▸ Object change listings:
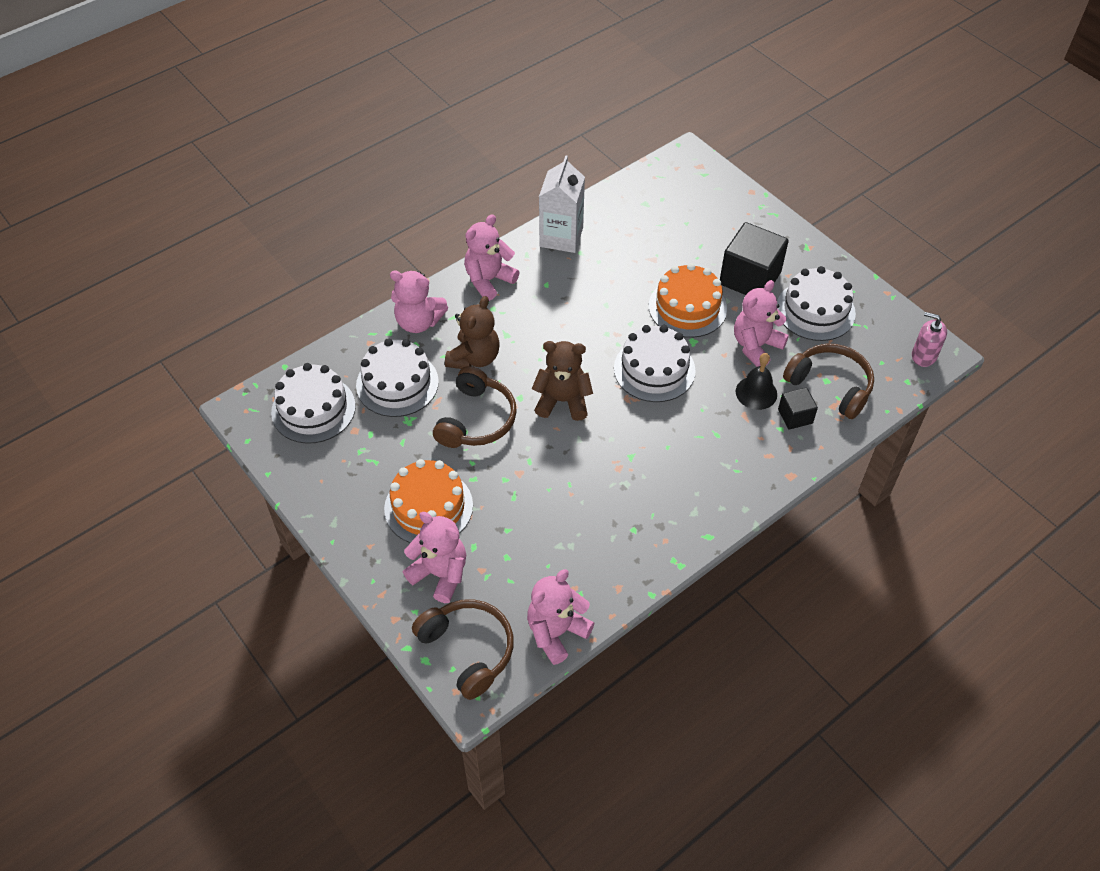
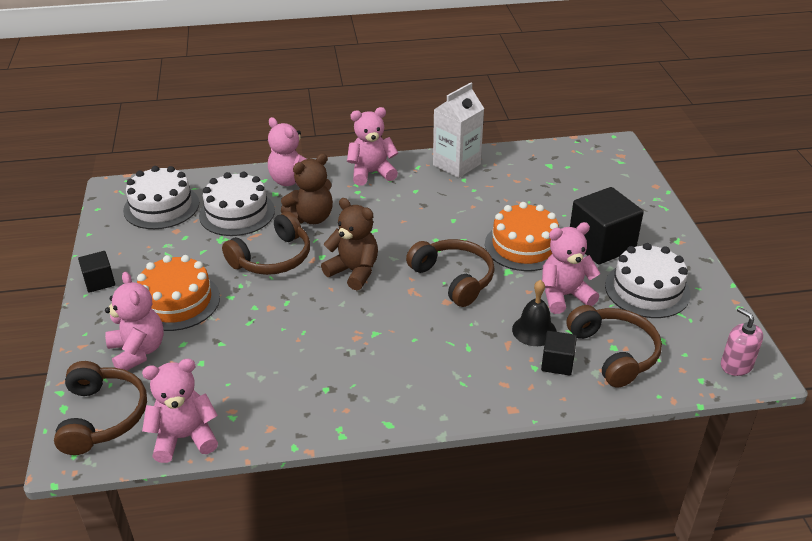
camera: 30 degrees right, 15 degrees down
white cake [614,325,696,402] -> brown headphones [406,239,495,307]
none -> black cube [78,251,115,293]

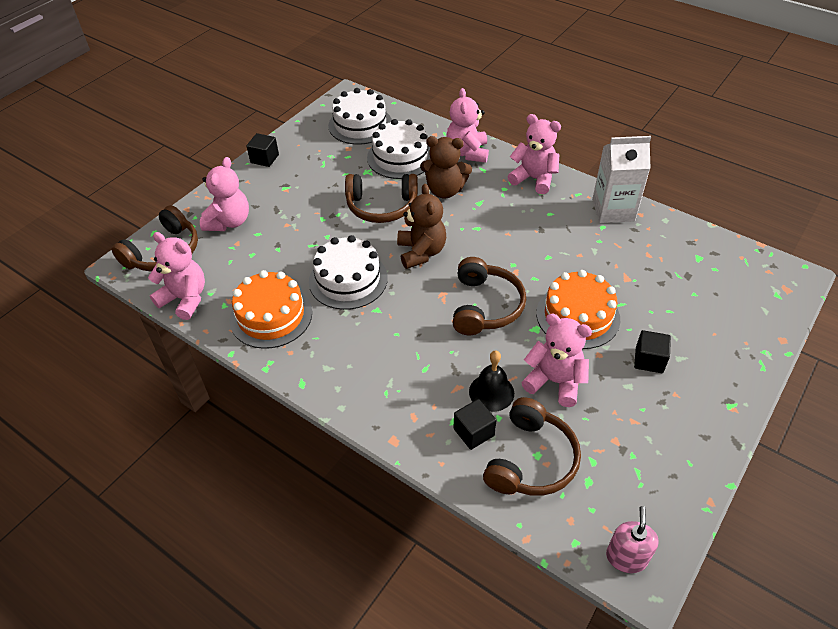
camera: 45 degrees right, 10 degrees up
orange cake [137,255,220,331] -> orange cake moved to [230,270,312,349]
black cube [570,187,644,265] -> black cube [634,330,671,373], size x0.52
white cake [605,243,691,318] -> white cake moved to [309,235,388,310]

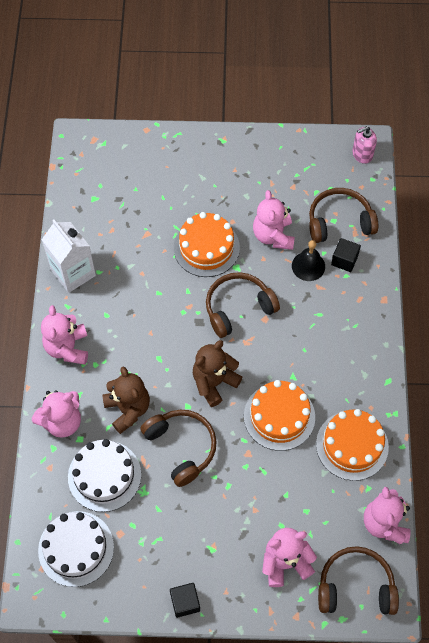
camera: 125 degrees left, 15 degrees up
white cake [309,235,388,310] -> orange cake [244,380,315,451]
black cube [634,330,671,373] -> none

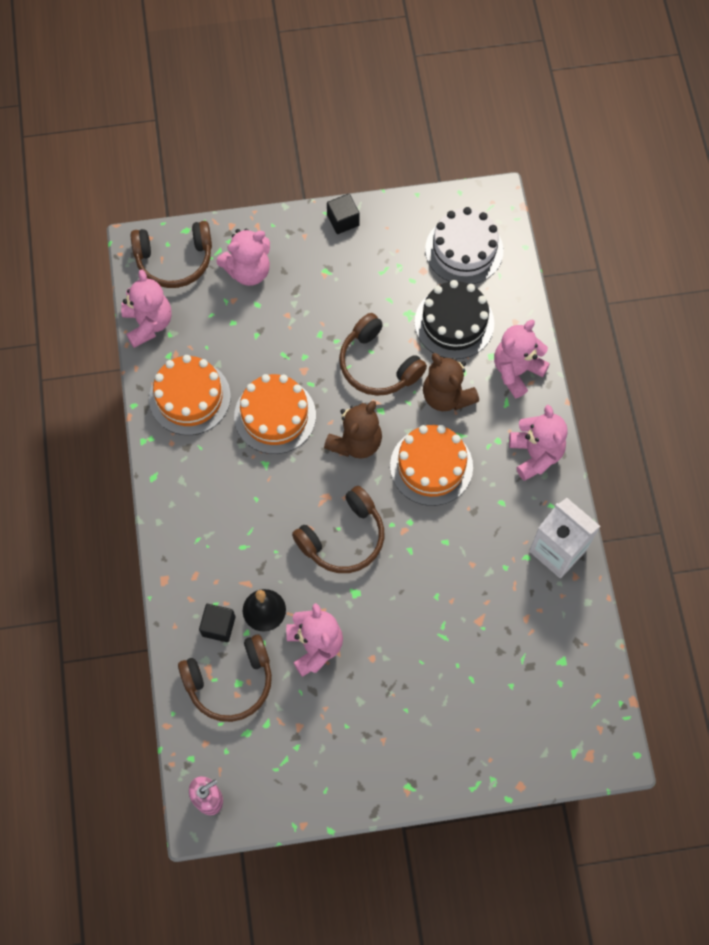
camera: 170 degrees right, 5 degrees up
white cake [68,439,141,512] -> black cake [414,280,494,359]
orange cake [174,212,240,277] -> orange cake moved to [390,425,473,506]

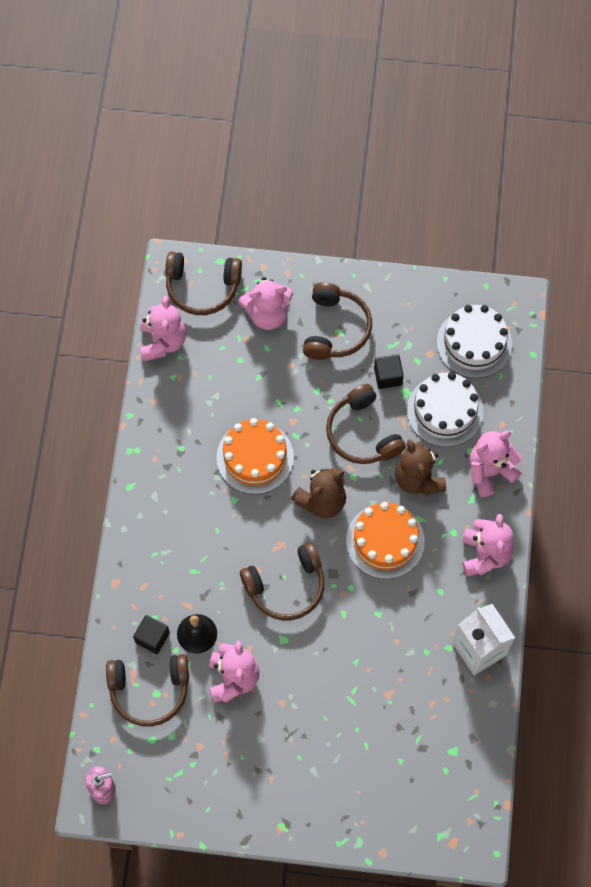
camera: 15 degrees right, 0 degrees up
orange cake [149,355,231,435] -> none
black cube [327,194,360,234] -> black cube moved to [374,354,404,389]
black cake [414,280,494,359] -> white cake [407,372,484,447]
none -> brown headphones [303,282,372,360]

▸ PROBLEM DESCRIPTION: Nothing but the lines from the one with "black cake [414,280,494,359] ->" through the end of the data above should be repeated, each exactly as it stands.

▸ FINISHED TASK:
black cake [414,280,494,359] -> white cake [407,372,484,447]
none -> brown headphones [303,282,372,360]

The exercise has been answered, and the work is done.